> **DESCRIPTION OF THE TASK**
Please write out every line in the records below as a numbered list, leaving out any blank lines.
——————
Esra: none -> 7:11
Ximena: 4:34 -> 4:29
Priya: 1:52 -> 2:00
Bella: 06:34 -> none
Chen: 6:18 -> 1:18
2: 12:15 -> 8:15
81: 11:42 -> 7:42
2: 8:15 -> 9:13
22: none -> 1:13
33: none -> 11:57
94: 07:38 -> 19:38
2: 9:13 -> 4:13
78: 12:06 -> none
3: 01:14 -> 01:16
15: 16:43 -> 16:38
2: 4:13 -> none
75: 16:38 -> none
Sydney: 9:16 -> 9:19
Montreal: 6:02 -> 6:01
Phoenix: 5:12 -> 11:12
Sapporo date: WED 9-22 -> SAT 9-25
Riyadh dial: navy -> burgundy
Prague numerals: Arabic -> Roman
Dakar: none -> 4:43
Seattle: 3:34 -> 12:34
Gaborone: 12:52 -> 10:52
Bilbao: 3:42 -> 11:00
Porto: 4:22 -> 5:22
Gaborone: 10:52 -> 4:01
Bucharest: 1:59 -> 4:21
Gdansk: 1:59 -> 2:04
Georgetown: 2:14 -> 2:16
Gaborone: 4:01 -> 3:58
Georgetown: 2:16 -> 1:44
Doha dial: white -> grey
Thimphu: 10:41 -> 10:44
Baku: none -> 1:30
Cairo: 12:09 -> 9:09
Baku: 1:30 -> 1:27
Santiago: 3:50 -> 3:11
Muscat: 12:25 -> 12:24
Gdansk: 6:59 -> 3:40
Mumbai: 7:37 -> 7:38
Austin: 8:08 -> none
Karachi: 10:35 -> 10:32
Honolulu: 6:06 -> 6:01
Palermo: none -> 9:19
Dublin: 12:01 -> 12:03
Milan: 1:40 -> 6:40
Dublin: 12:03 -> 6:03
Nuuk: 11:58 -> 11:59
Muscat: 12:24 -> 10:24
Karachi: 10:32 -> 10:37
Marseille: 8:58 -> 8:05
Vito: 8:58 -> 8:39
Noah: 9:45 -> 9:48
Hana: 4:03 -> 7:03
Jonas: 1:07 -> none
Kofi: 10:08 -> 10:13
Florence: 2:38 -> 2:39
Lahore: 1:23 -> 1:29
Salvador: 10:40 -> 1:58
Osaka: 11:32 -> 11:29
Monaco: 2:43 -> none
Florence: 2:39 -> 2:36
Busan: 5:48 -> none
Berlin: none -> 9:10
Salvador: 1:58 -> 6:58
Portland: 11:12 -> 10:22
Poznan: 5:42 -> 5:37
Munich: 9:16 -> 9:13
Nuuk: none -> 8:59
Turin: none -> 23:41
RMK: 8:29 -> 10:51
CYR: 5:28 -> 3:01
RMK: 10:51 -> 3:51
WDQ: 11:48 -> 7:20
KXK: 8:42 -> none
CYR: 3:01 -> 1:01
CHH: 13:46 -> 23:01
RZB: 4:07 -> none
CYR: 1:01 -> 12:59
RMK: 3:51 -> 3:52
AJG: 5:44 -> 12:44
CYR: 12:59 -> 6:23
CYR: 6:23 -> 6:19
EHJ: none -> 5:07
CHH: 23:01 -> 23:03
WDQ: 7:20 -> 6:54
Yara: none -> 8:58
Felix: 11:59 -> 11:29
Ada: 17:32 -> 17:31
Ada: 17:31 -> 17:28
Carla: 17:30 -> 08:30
——————
> **REPLY TO THE EXERCISE**
1. Esra: none -> 7:11
2. Ximena: 4:34 -> 4:29
3. Priya: 1:52 -> 2:00
4. Bella: 06:34 -> none
5. Chen: 6:18 -> 1:18
6. 2: 12:15 -> 8:15
7. 81: 11:42 -> 7:42
8. 2: 8:15 -> 9:13
9. 22: none -> 1:13
10. 33: none -> 11:57
11. 94: 07:38 -> 19:38
12. 2: 9:13 -> 4:13
13. 78: 12:06 -> none
14. 3: 01:14 -> 01:16
15. 15: 16:43 -> 16:38
16. 2: 4:13 -> none
17. 75: 16:38 -> none
18. Sydney: 9:16 -> 9:19
19. Montreal: 6:02 -> 6:01
20. Phoenix: 5:12 -> 11:12
21. Sapporo date: WED 9-22 -> SAT 9-25
22. Riyadh dial: navy -> burgundy
23. Prague numerals: Arabic -> Roman
24. Dakar: none -> 4:43
25. Seattle: 3:34 -> 12:34
26. Gaborone: 12:52 -> 10:52
27. Bilbao: 3:42 -> 11:00
28. Porto: 4:22 -> 5:22
29. Gaborone: 10:52 -> 4:01
30. Bucharest: 1:59 -> 4:21
31. Gdansk: 1:59 -> 2:04
32. Georgetown: 2:14 -> 2:16
33. Gaborone: 4:01 -> 3:58
34. Georgetown: 2:16 -> 1:44
35. Doha dial: white -> grey
36. Thimphu: 10:41 -> 10:44
37. Baku: none -> 1:30
38. Cairo: 12:09 -> 9:09
39. Baku: 1:30 -> 1:27
40. Santiago: 3:50 -> 3:11
41. Muscat: 12:25 -> 12:24
42. Gdansk: 6:59 -> 3:40
43. Mumbai: 7:37 -> 7:38
44. Austin: 8:08 -> none
45. Karachi: 10:35 -> 10:32
46. Honolulu: 6:06 -> 6:01
47. Palermo: none -> 9:19
48. Dublin: 12:01 -> 12:03
49. Milan: 1:40 -> 6:40
50. Dublin: 12:03 -> 6:03
51. Nuuk: 11:58 -> 11:59
52. Muscat: 12:24 -> 10:24
53. Karachi: 10:32 -> 10:37
54. Marseille: 8:58 -> 8:05
55. Vito: 8:58 -> 8:39
56. Noah: 9:45 -> 9:48
57. Hana: 4:03 -> 7:03
58. Jonas: 1:07 -> none
59. Kofi: 10:08 -> 10:13
60. Florence: 2:38 -> 2:39
61. Lahore: 1:23 -> 1:29
62. Salvador: 10:40 -> 1:58
63. Osaka: 11:32 -> 11:29
64. Monaco: 2:43 -> none
65. Florence: 2:39 -> 2:36
66. Busan: 5:48 -> none
67. Berlin: none -> 9:10
68. Salvador: 1:58 -> 6:58
69. Portland: 11:12 -> 10:22
70. Poznan: 5:42 -> 5:37
71. Munich: 9:16 -> 9:13
72. Nuuk: none -> 8:59
73. Turin: none -> 23:41
74. RMK: 8:29 -> 10:51
75. CYR: 5:28 -> 3:01
76. RMK: 10:51 -> 3:51
77. WDQ: 11:48 -> 7:20
78. KXK: 8:42 -> none
79. CYR: 3:01 -> 1:01
80. CHH: 13:46 -> 23:01
81. RZB: 4:07 -> none
82. CYR: 1:01 -> 12:59
83. RMK: 3:51 -> 3:52
84. AJG: 5:44 -> 12:44
85. CYR: 12:59 -> 6:23
86. CYR: 6:23 -> 6:19
87. EHJ: none -> 5:07
88. CHH: 23:01 -> 23:03
89. WDQ: 7:20 -> 6:54
90. Yara: none -> 8:58
91. Felix: 11:59 -> 11:29
92. Ada: 17:32 -> 17:31
93. Ada: 17:31 -> 17:28
94. Carla: 17:30 -> 08:30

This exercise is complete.